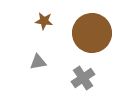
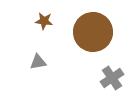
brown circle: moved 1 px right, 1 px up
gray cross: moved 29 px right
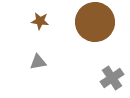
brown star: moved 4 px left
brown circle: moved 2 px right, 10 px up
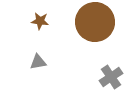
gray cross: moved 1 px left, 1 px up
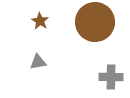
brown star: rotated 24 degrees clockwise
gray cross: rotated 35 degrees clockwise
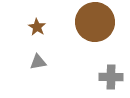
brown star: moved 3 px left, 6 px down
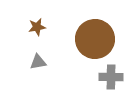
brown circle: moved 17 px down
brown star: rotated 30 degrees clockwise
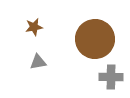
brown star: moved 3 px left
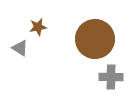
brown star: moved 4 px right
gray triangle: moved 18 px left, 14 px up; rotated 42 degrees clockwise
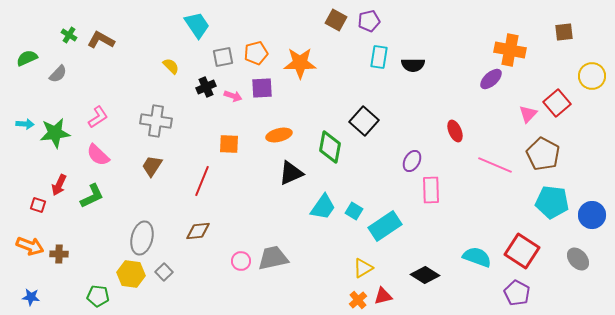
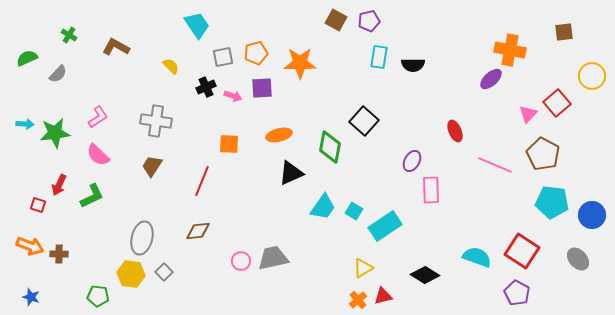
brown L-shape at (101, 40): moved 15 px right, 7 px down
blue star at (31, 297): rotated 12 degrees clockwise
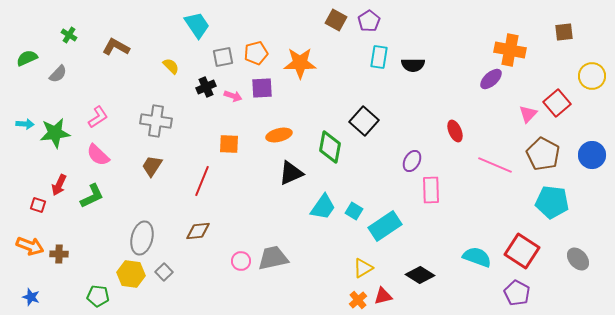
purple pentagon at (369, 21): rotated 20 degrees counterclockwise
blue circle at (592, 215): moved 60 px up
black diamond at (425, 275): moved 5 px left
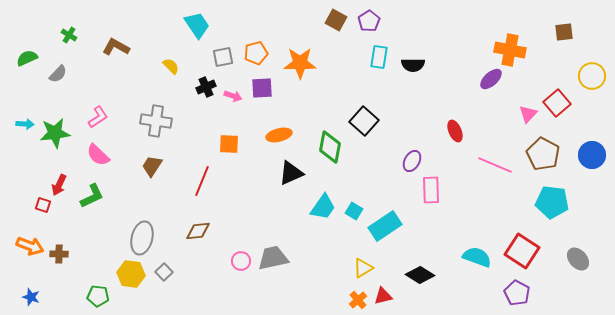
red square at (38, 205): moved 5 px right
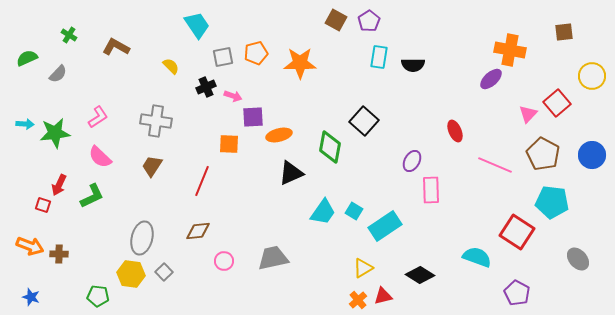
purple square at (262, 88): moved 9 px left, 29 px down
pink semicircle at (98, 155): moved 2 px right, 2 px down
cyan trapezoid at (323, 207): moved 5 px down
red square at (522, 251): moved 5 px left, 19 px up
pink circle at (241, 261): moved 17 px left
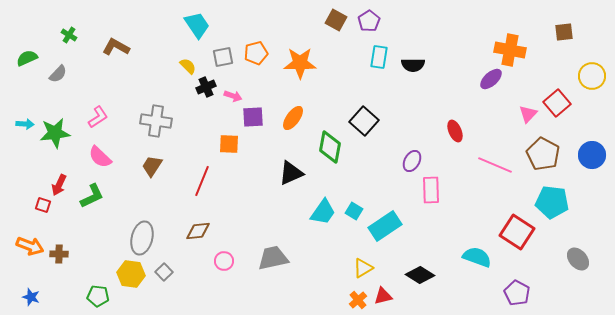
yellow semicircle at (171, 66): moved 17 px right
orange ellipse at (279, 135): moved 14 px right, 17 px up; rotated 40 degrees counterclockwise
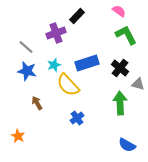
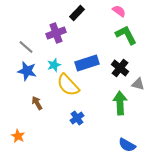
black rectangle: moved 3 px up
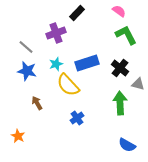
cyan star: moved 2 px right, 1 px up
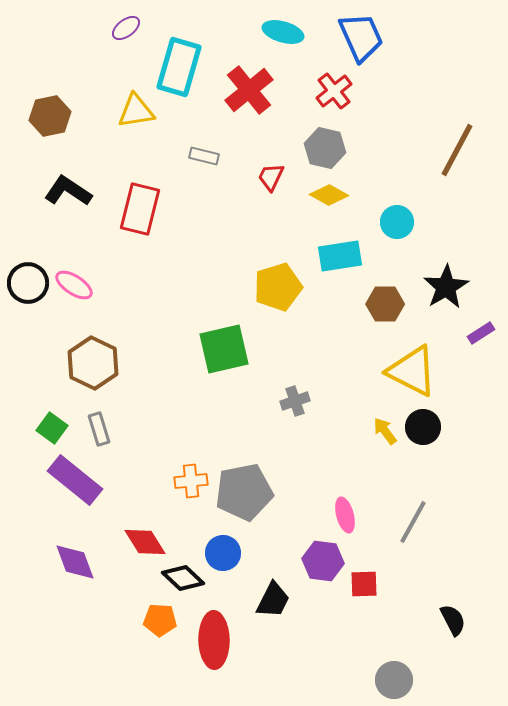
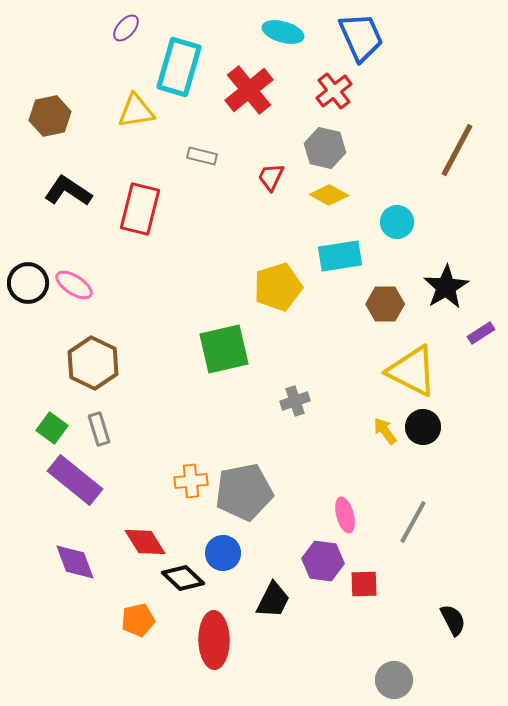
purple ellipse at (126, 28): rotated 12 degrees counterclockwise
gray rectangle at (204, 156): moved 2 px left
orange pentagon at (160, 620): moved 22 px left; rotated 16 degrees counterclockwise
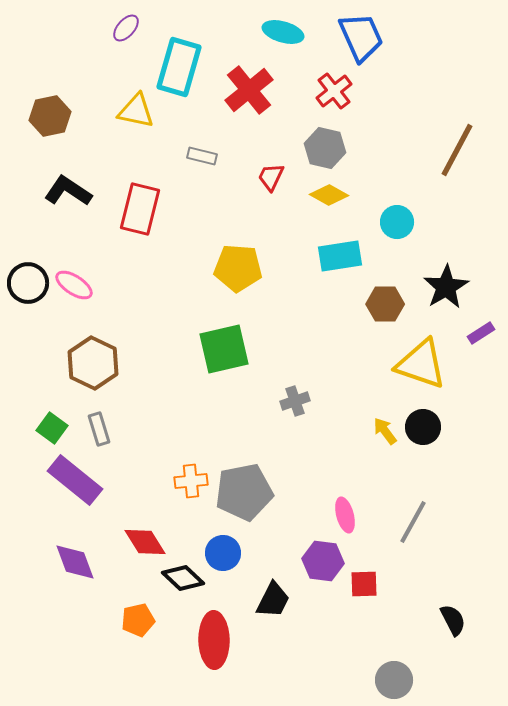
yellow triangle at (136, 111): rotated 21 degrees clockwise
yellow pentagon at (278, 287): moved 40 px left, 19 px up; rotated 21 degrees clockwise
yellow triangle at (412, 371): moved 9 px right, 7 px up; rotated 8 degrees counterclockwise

◇ ◇ ◇ ◇ ◇

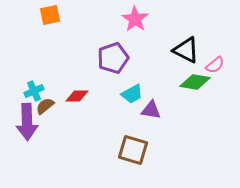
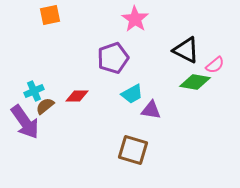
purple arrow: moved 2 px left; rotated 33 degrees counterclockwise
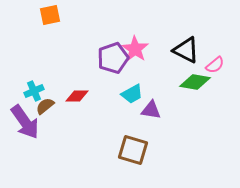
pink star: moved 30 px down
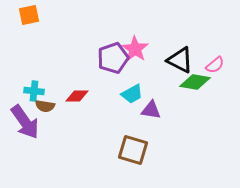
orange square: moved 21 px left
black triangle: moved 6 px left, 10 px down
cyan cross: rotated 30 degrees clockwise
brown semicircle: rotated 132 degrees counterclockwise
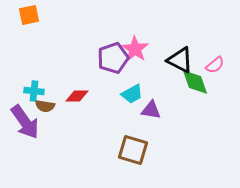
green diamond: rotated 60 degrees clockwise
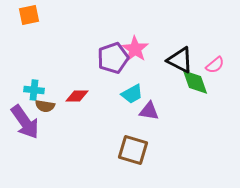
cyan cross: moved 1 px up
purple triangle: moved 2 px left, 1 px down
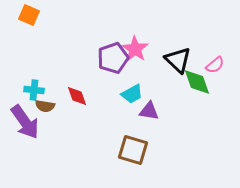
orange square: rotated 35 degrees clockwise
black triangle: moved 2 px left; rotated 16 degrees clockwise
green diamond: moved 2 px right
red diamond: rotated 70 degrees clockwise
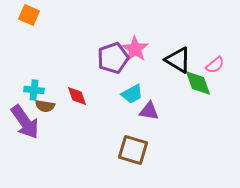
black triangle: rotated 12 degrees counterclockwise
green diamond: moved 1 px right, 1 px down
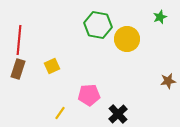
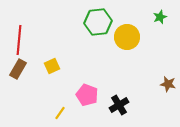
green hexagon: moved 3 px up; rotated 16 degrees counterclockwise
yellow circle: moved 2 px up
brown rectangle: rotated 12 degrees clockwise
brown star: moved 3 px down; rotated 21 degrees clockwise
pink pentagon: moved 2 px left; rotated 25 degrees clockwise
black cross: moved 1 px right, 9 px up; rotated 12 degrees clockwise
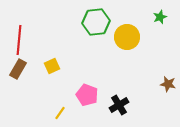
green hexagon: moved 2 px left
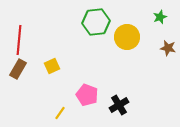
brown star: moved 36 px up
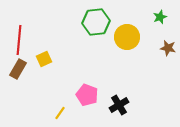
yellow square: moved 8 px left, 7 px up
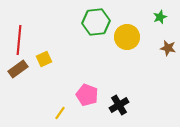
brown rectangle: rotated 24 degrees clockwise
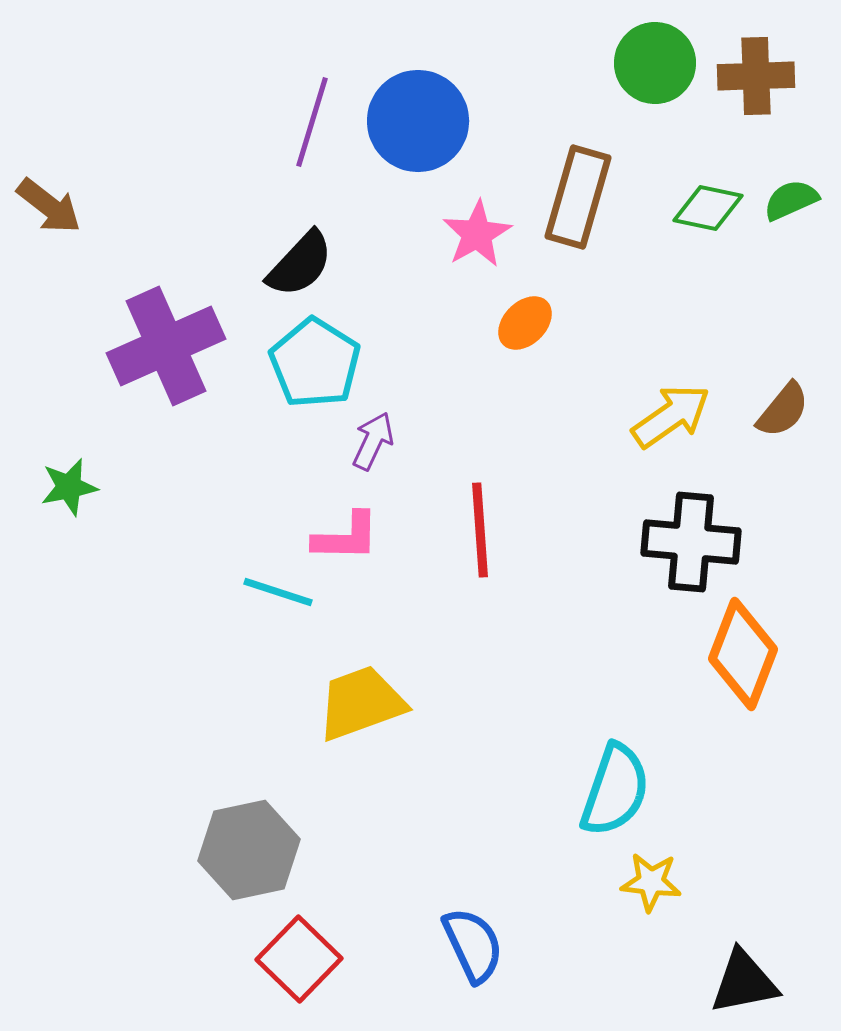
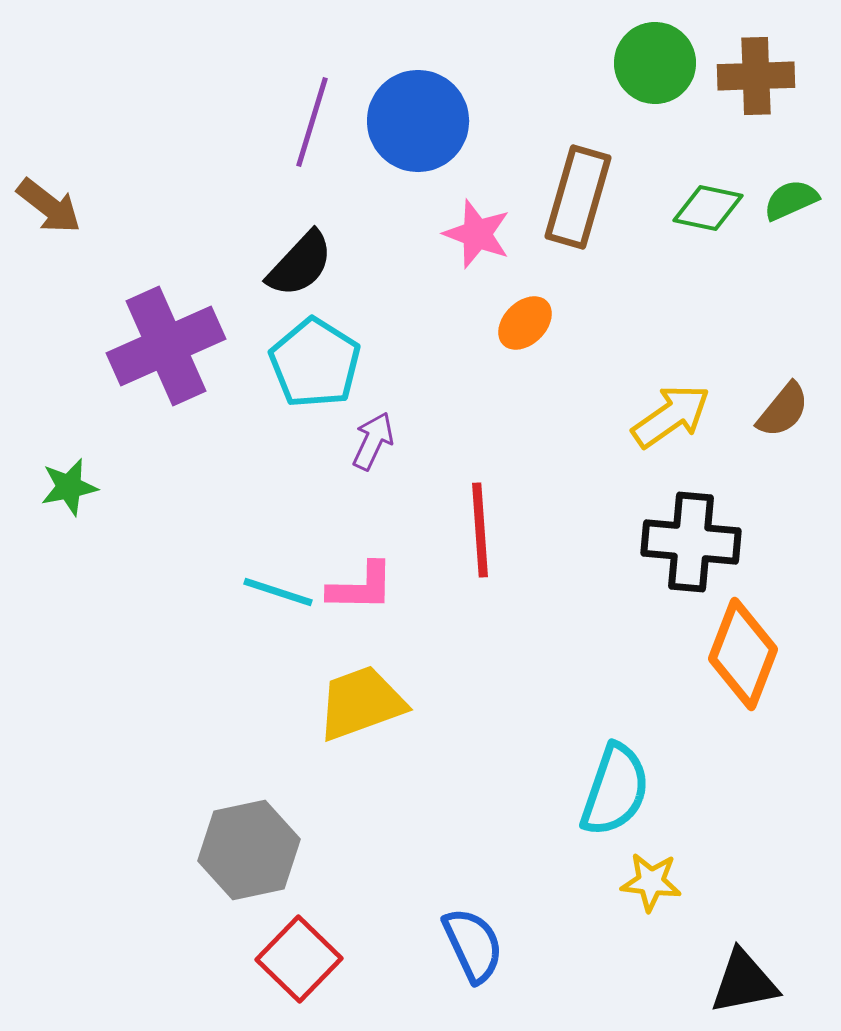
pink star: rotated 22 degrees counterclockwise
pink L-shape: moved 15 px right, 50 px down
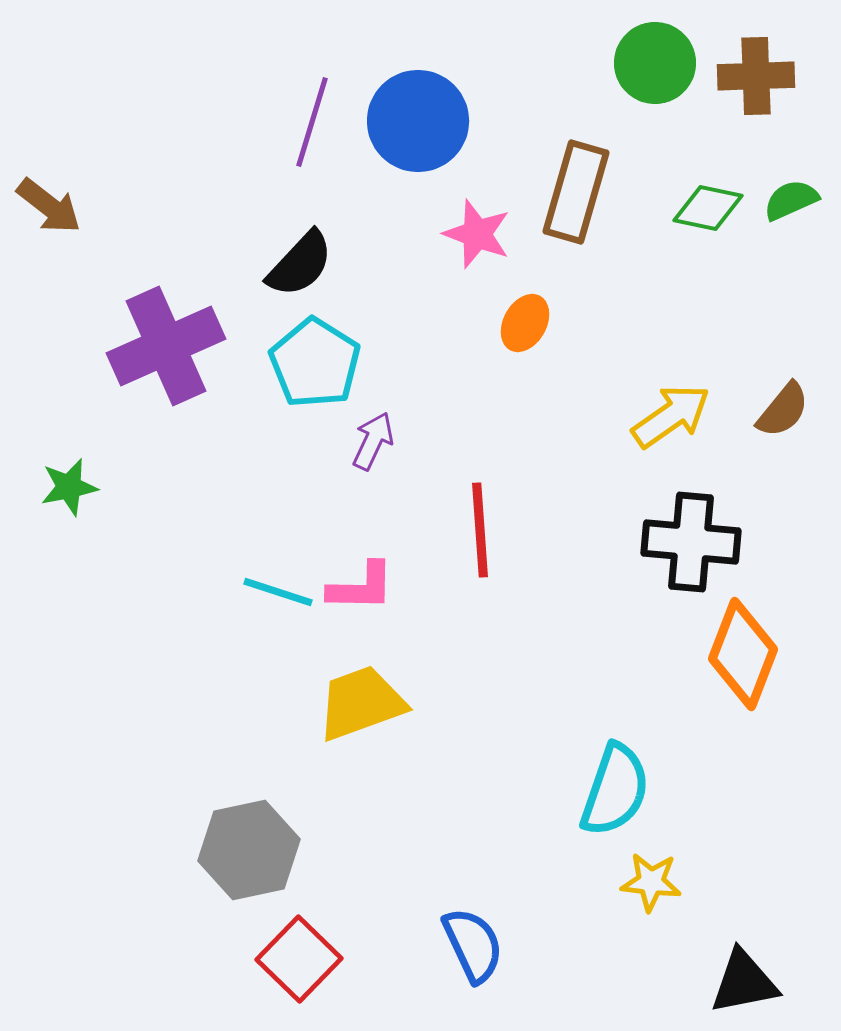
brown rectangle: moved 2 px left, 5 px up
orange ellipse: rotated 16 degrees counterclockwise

◇ ◇ ◇ ◇ ◇

## TASK
Copy the items above word for word, starting with the line that contains "orange square: moved 21 px left" and going on through the line that contains "green diamond: rotated 60 degrees clockwise". Leave the pictures out of your copy.

## SOLUTION FOR THIS PROBLEM
orange square: moved 21 px left
black triangle: moved 6 px left, 10 px down
cyan cross: rotated 30 degrees clockwise
brown semicircle: rotated 132 degrees counterclockwise
green diamond: rotated 60 degrees clockwise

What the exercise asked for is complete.